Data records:

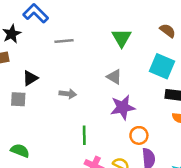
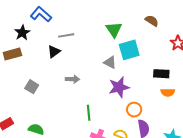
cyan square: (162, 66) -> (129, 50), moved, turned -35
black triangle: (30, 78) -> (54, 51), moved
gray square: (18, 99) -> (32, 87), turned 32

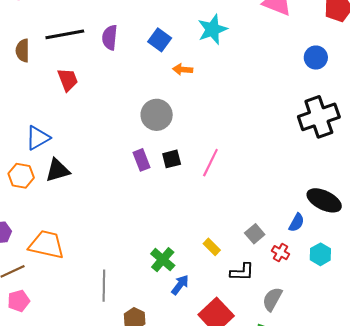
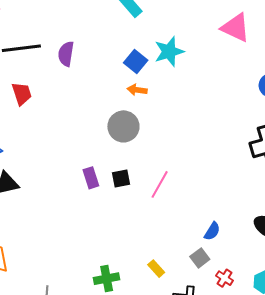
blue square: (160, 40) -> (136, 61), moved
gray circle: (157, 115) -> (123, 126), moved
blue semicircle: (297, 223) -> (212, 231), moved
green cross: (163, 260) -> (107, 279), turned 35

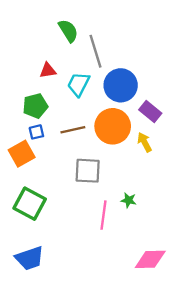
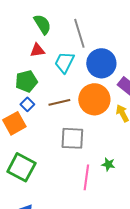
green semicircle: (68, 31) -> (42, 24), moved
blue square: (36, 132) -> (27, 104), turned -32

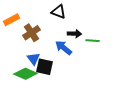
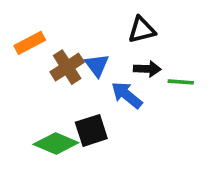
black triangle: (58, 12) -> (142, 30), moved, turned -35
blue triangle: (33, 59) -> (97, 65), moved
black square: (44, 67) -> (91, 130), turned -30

...

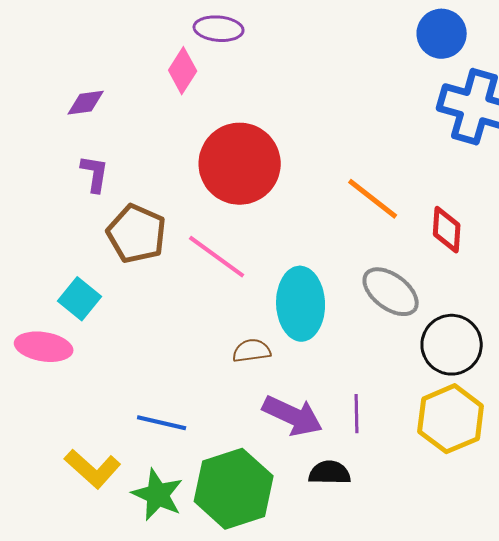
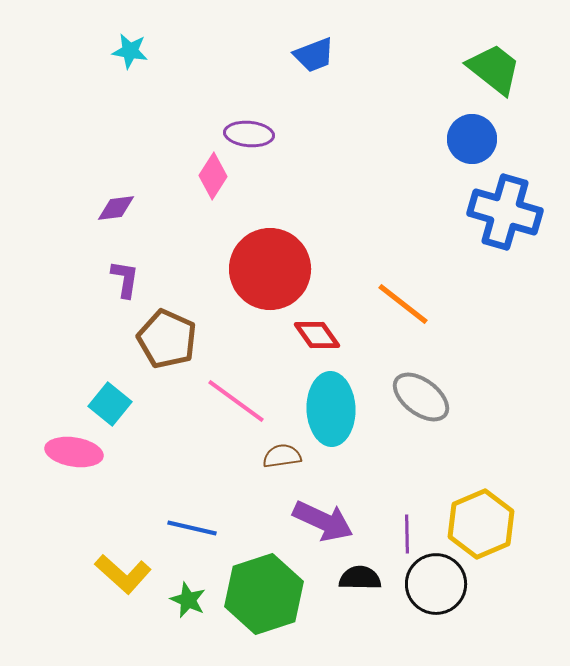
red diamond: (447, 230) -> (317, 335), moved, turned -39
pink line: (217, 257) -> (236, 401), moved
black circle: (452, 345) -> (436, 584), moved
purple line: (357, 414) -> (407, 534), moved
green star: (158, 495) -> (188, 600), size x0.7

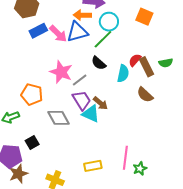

Description of the task:
Using the data above, extract exactly the lines from the one that holds "pink line: (217, 257) -> (236, 401), moved" to the one that holds "green star: (158, 495)", both ends included, and no others.

Answer box:
pink line: (217, 257) -> (236, 401), moved
black circle: (452, 345) -> (436, 584), moved
purple line: (357, 414) -> (407, 534), moved
green star: (158, 495) -> (188, 600), size x0.7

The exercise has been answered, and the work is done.